[Colored object tallies]
------------------------
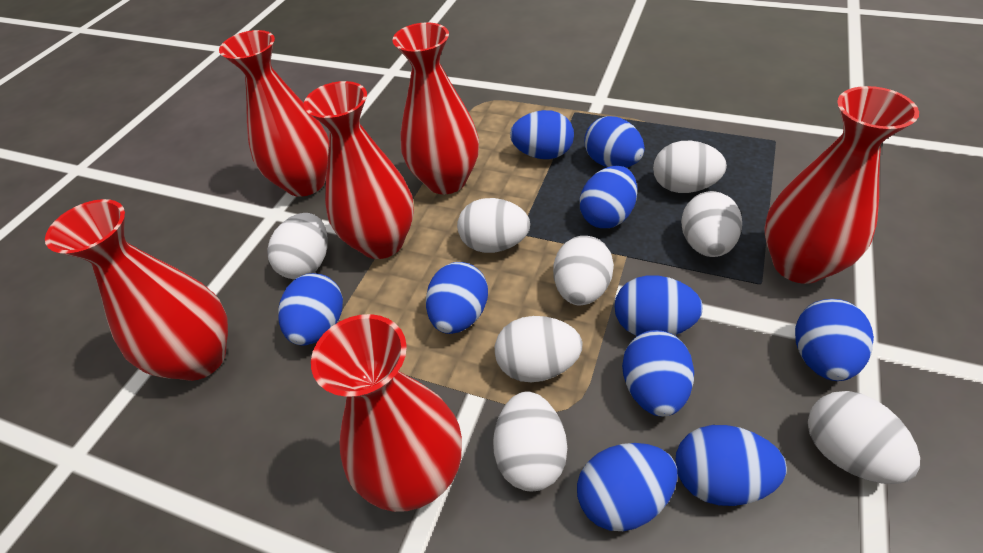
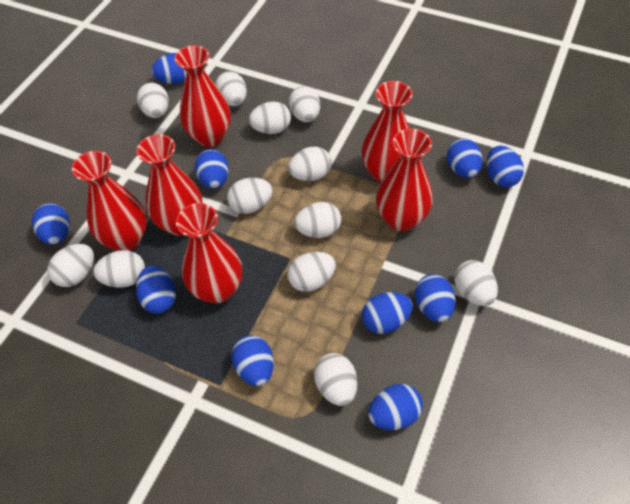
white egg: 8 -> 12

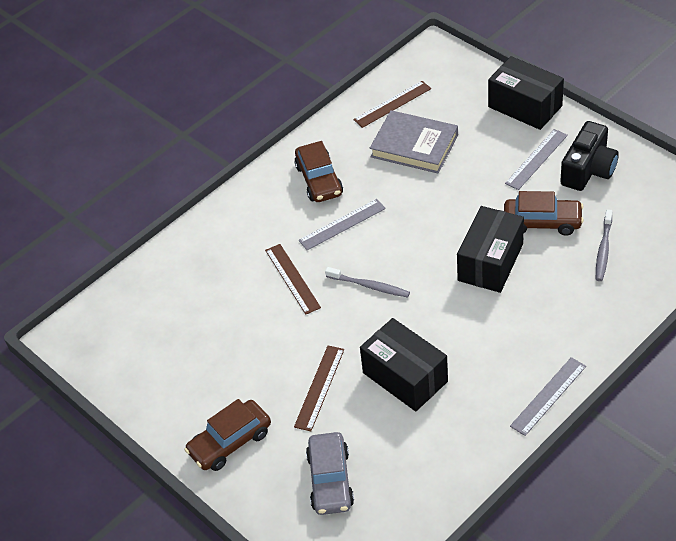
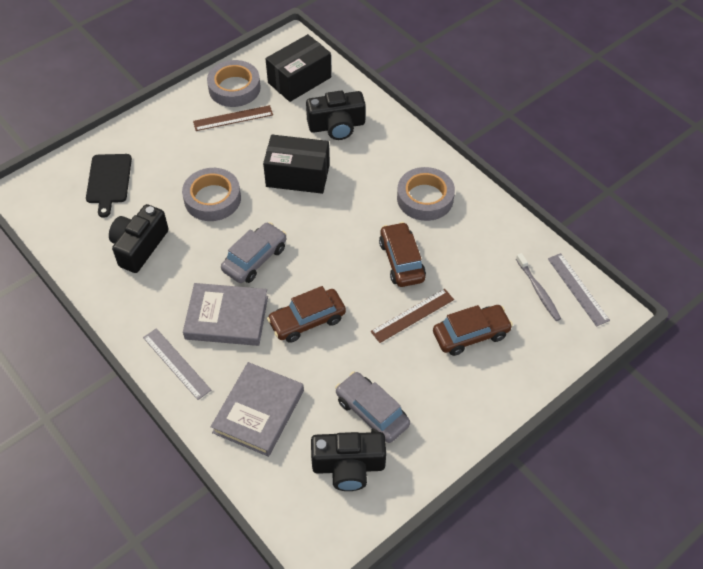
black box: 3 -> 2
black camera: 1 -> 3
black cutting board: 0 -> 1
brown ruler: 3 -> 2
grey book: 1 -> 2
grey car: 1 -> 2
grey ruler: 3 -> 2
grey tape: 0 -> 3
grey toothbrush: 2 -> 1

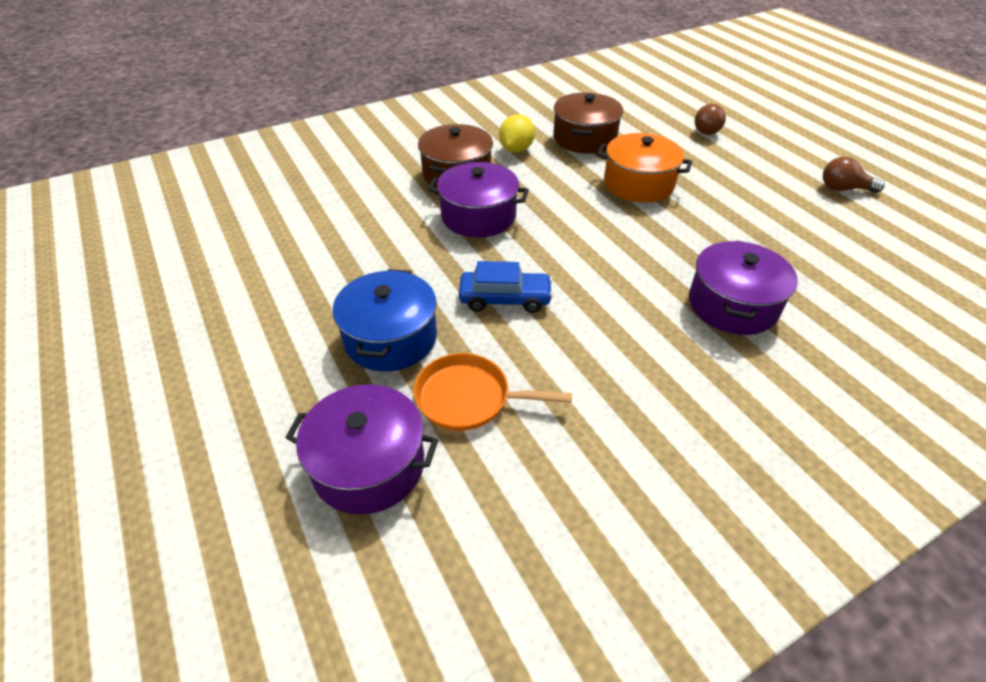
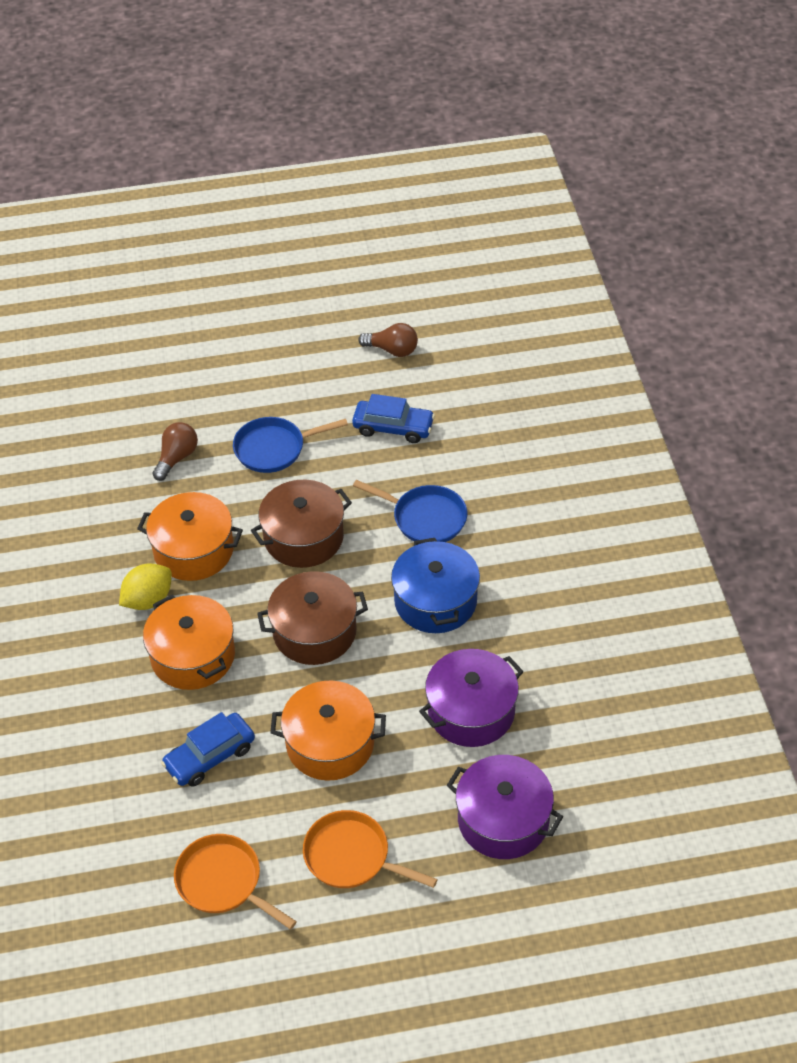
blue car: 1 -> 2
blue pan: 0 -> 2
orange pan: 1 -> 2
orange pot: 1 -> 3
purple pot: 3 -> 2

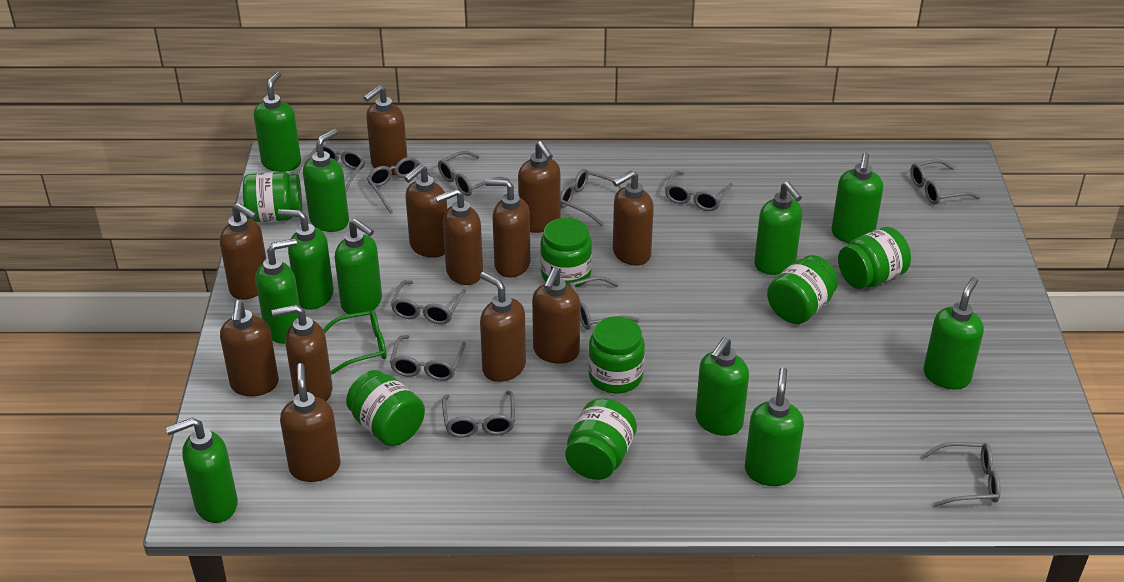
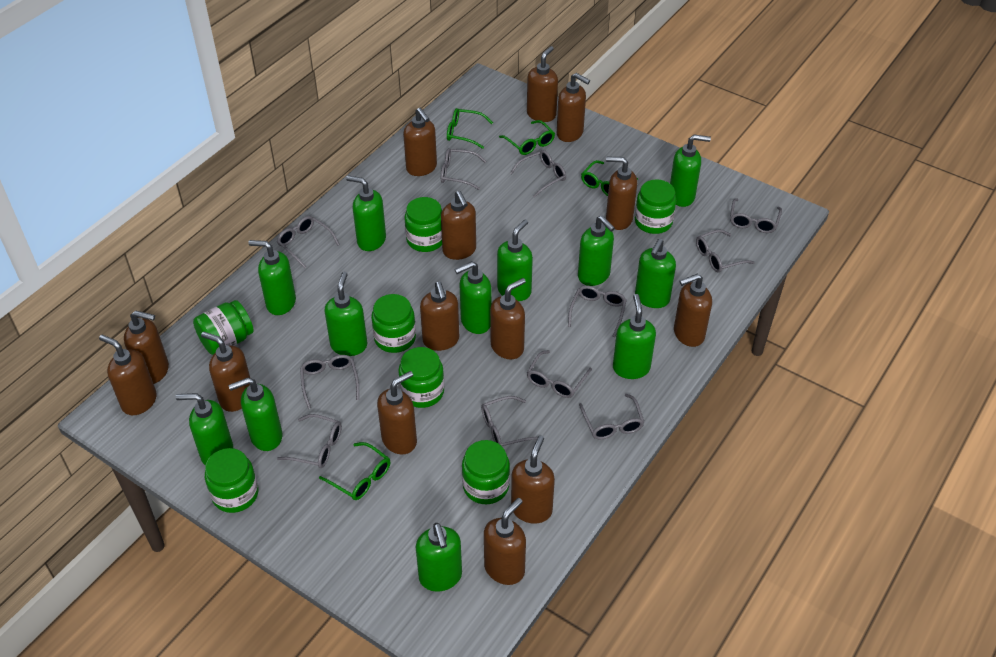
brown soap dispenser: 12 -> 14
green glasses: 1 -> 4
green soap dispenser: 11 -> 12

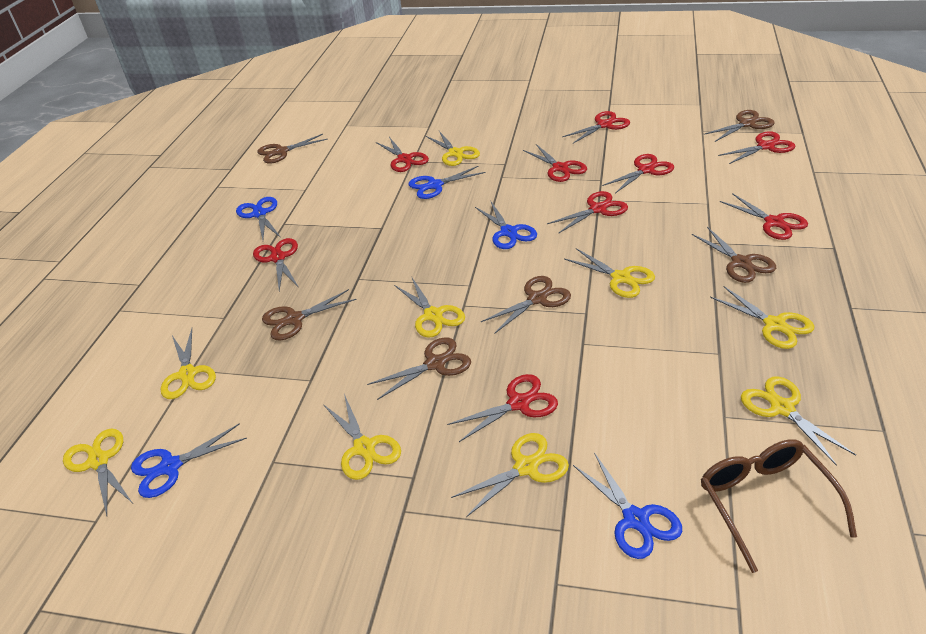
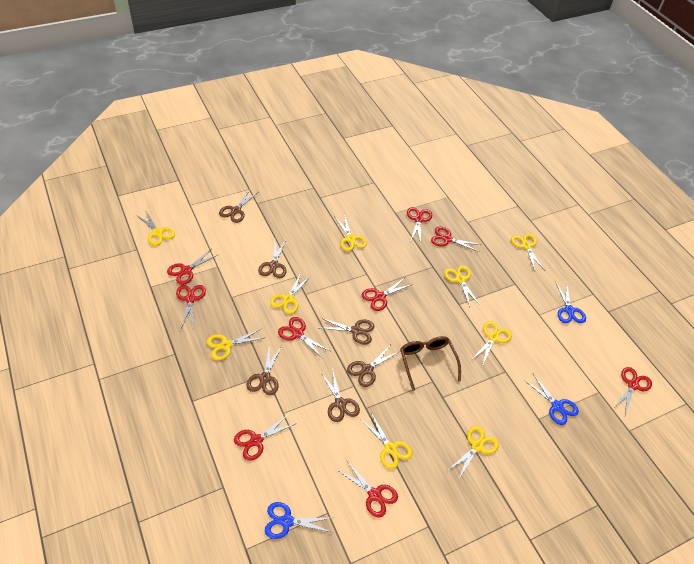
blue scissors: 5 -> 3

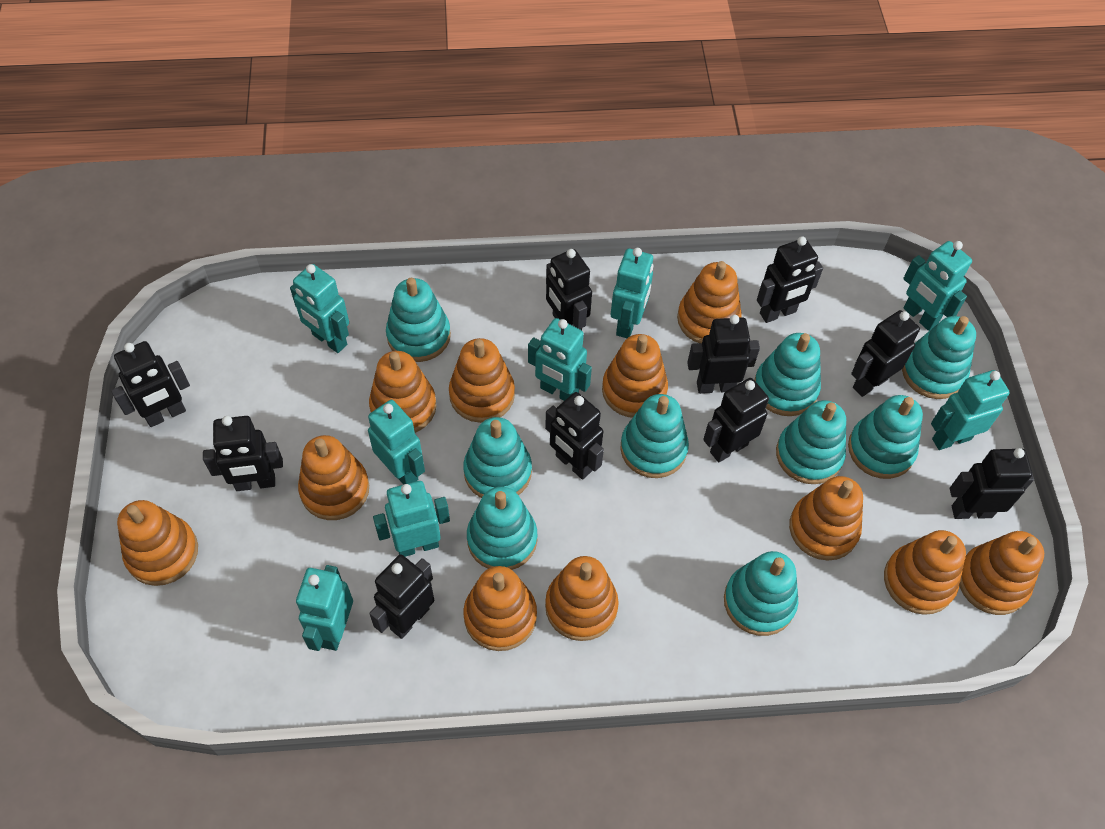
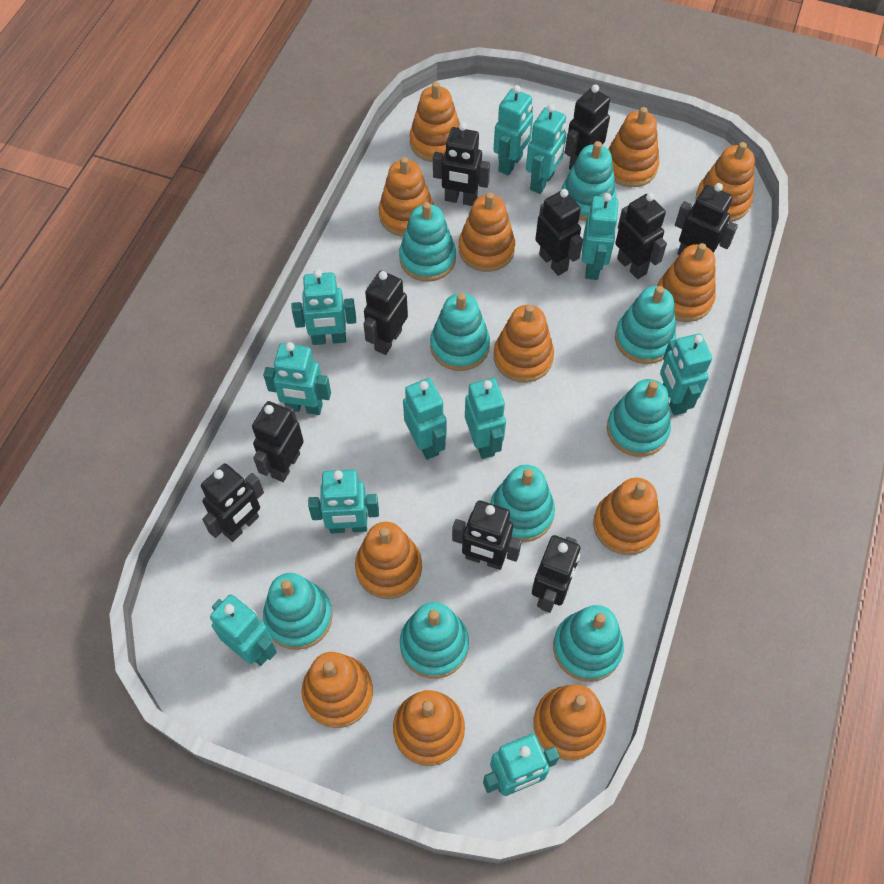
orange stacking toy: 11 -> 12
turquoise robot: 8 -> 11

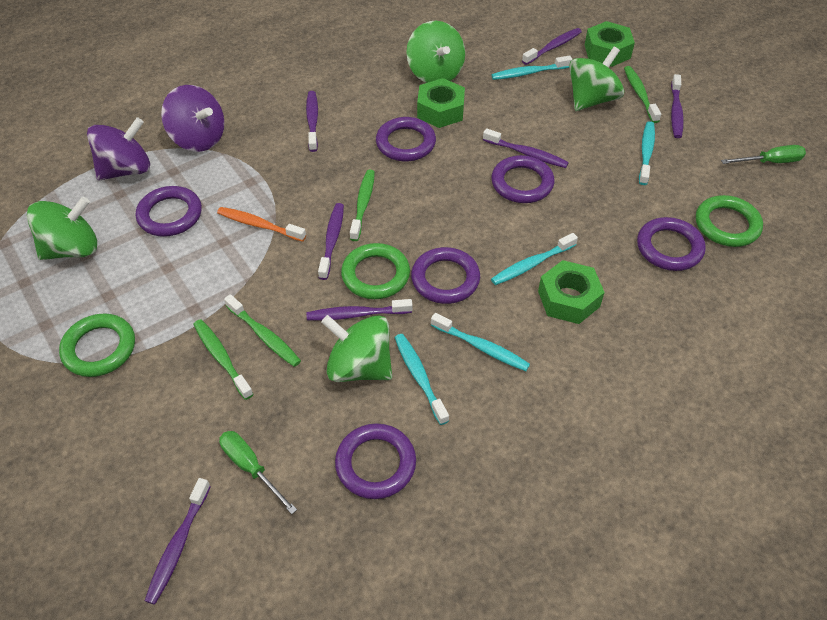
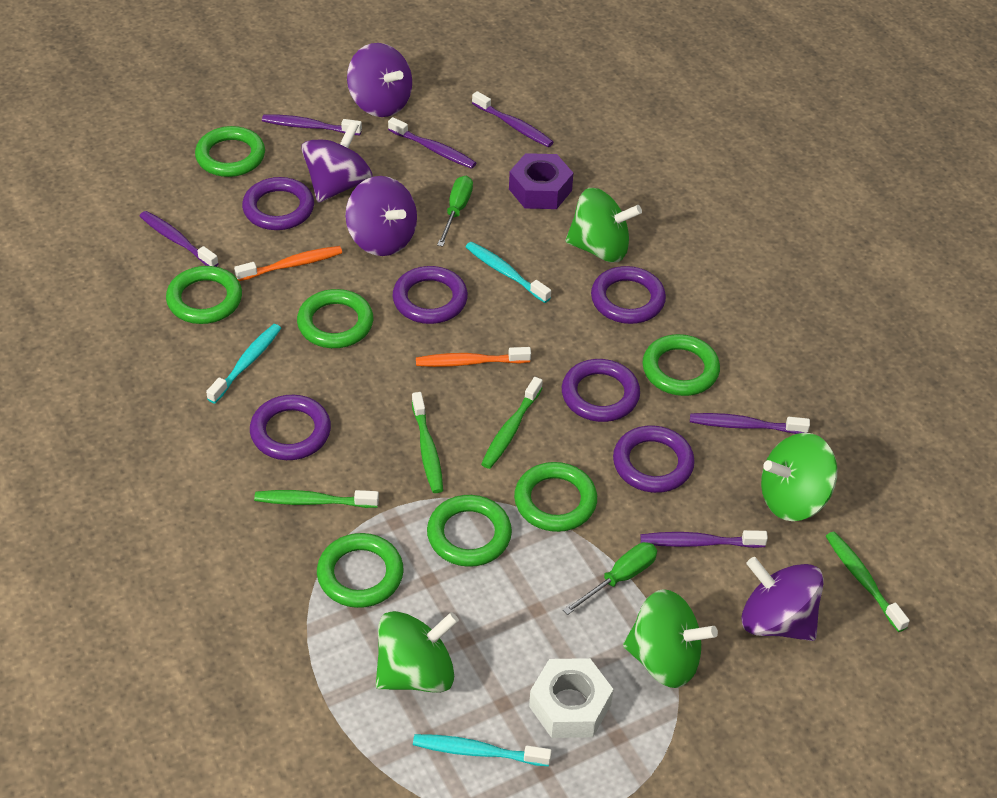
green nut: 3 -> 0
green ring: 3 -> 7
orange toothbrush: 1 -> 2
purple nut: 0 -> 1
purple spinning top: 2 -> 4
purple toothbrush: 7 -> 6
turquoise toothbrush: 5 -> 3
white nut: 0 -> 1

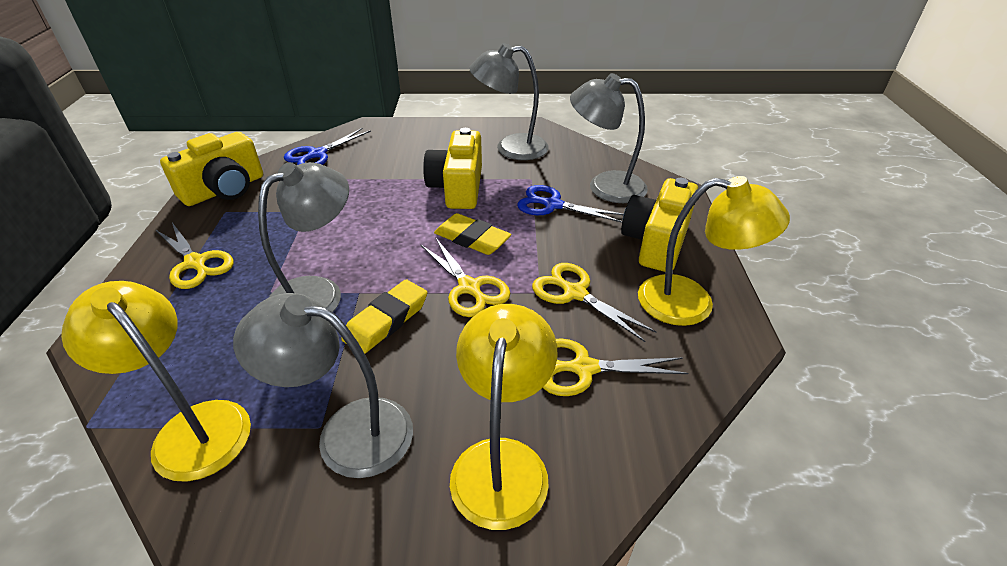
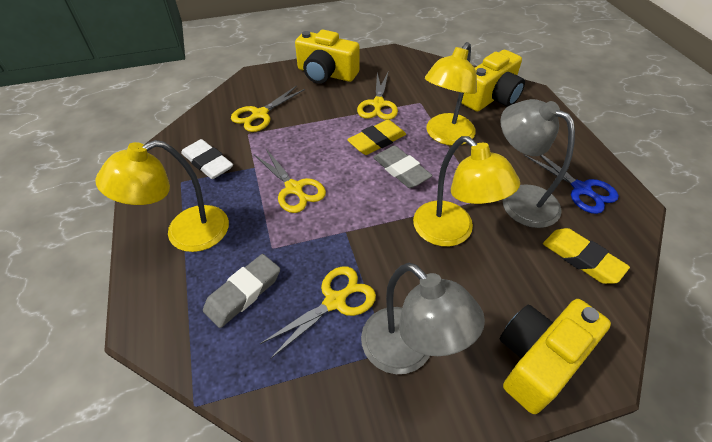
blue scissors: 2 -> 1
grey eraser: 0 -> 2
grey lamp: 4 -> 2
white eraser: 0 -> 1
------------------------
Only a number is expected: the count of lines in the data that contain the word "dispenser".

• [Answer to this problem] 2